### Material for the task

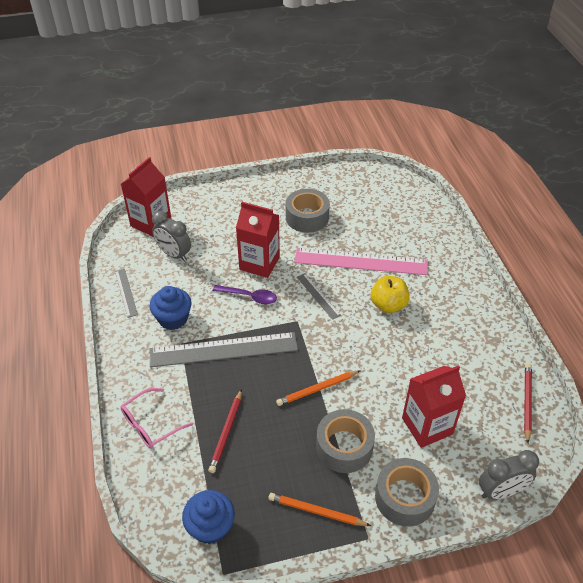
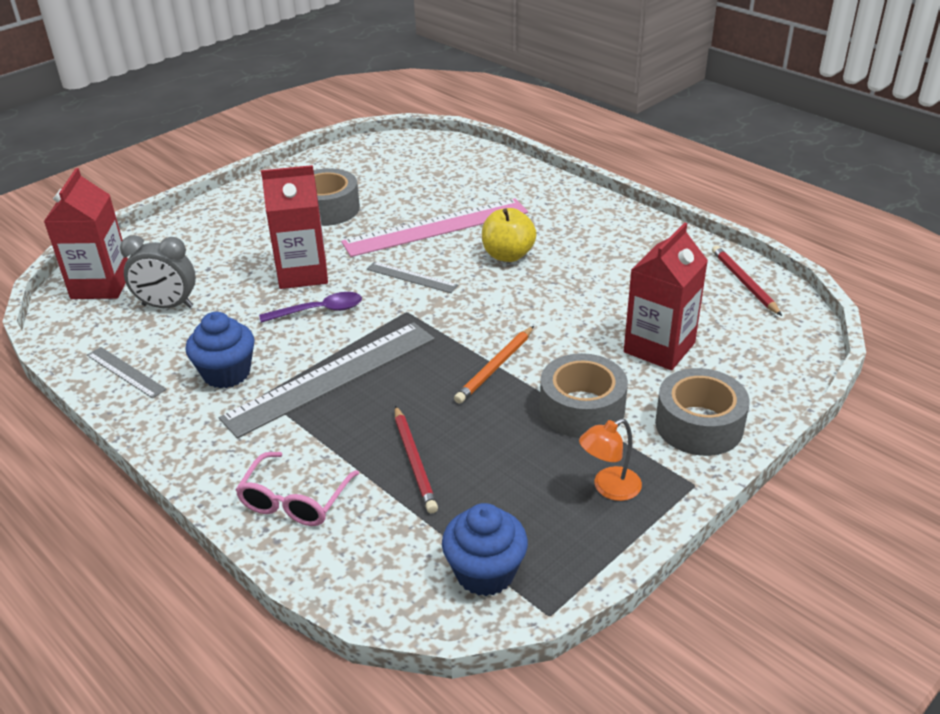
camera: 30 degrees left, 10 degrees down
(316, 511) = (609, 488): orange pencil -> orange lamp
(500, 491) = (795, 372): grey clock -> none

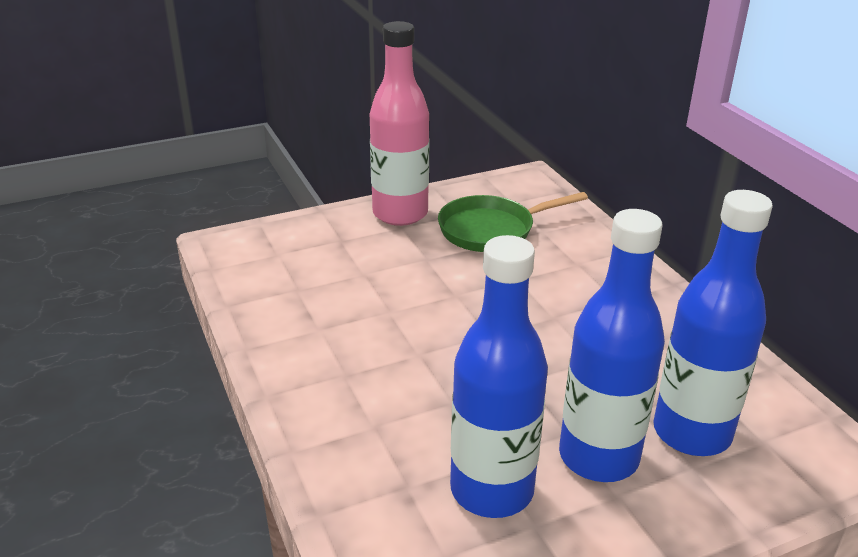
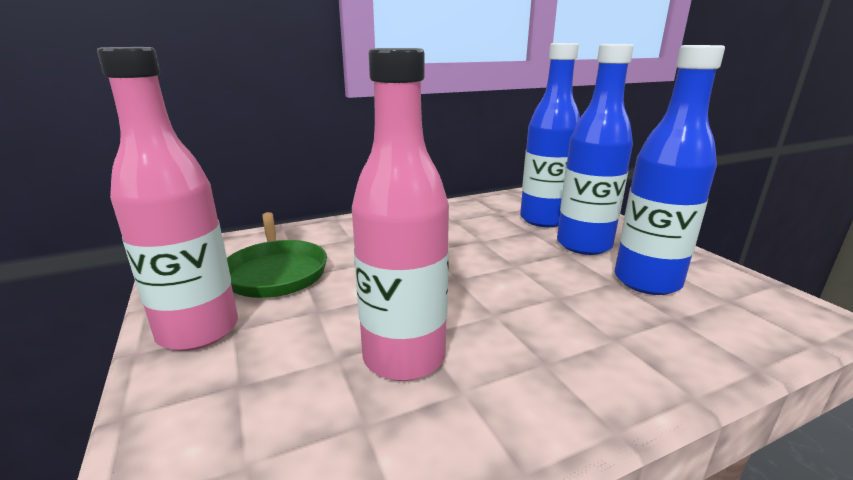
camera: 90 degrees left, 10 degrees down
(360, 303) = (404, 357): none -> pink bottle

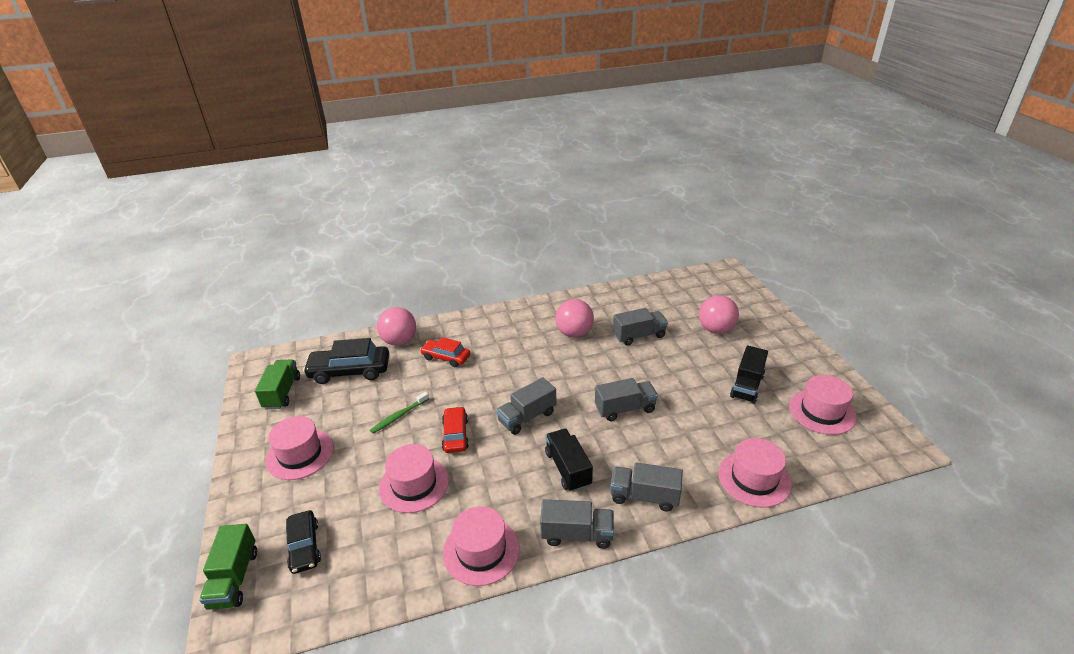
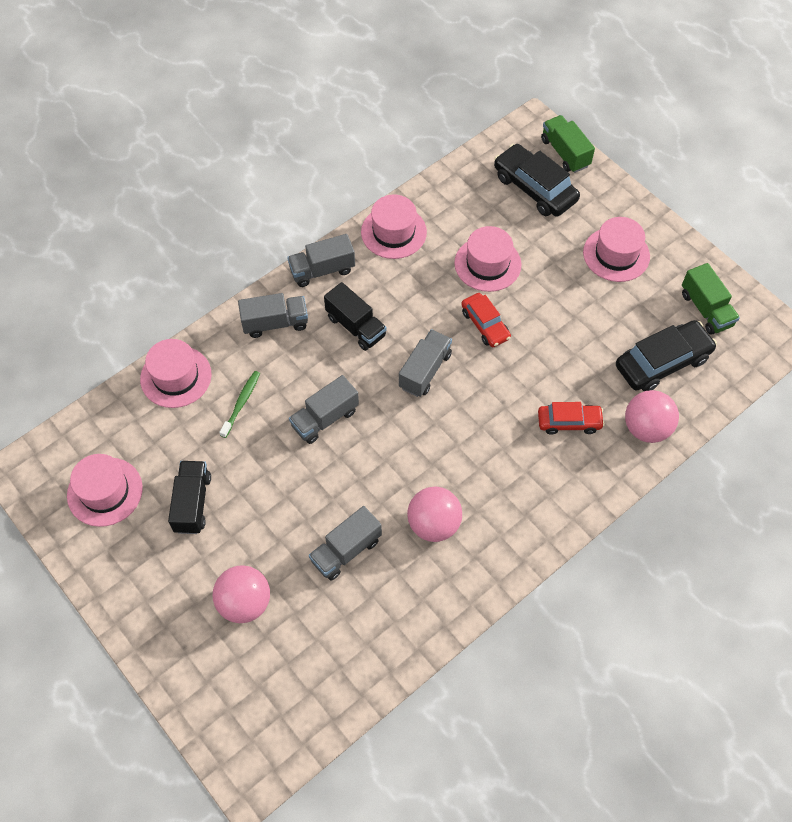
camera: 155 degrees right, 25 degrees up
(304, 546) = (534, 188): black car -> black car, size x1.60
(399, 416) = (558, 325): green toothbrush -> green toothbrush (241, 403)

######
### Material for the task

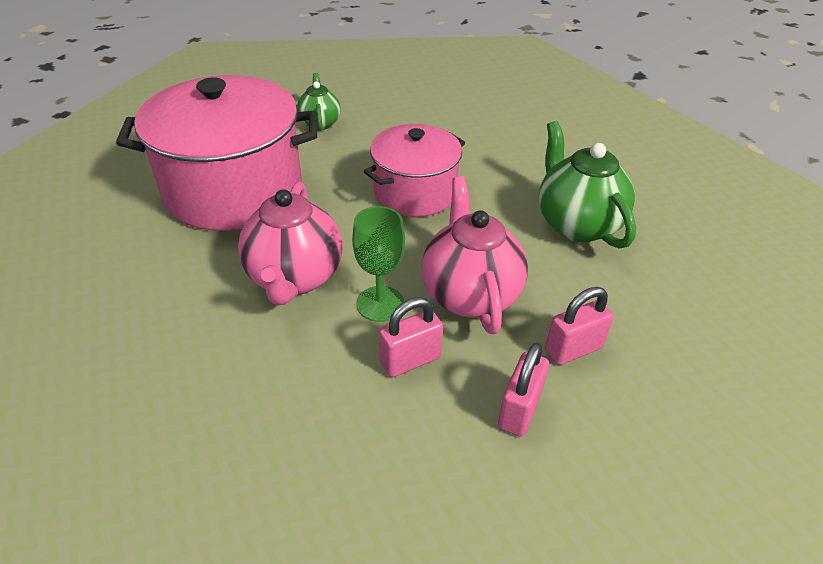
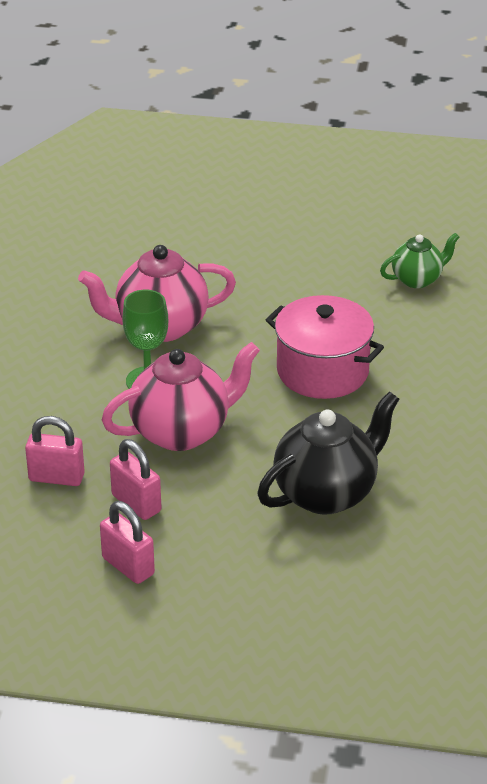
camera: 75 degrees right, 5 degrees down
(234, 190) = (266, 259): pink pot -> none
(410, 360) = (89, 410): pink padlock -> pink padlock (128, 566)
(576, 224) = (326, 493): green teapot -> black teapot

######
### Material for the task

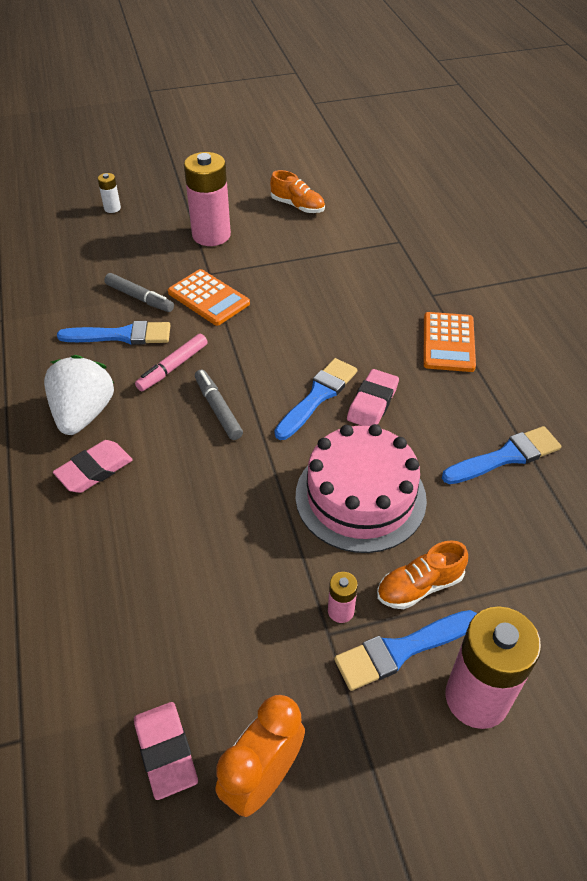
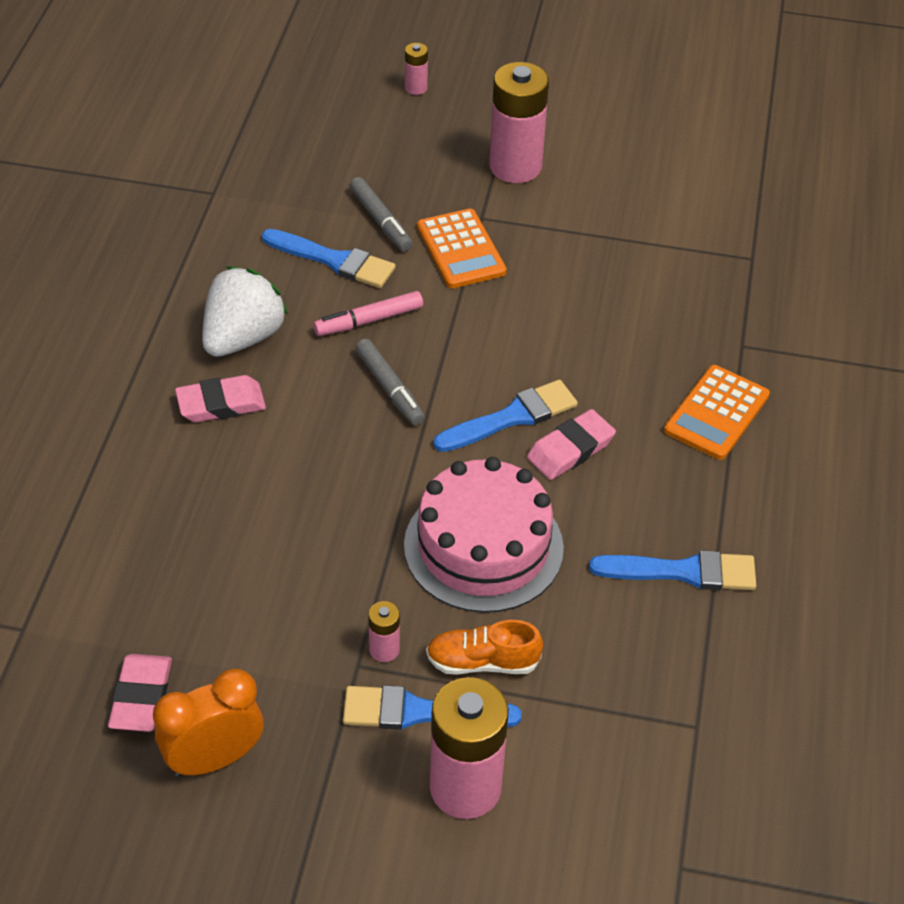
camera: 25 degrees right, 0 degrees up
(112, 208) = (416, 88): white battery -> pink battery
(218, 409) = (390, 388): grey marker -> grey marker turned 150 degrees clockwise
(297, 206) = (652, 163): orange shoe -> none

######

_What you need to do_.
Check each line of the listing above. Copy it if it holds the string "degrees".

_Result for this exercise_.
camera: 30 degrees left, 10 degrees down
camera: 90 degrees left, 10 degrees down
camera: 155 degrees right, 25 degrees up
camera: 75 degrees right, 5 degrees down
camera: 25 degrees right, 0 degrees up
(218, 409) = (390, 388): grey marker -> grey marker turned 150 degrees clockwise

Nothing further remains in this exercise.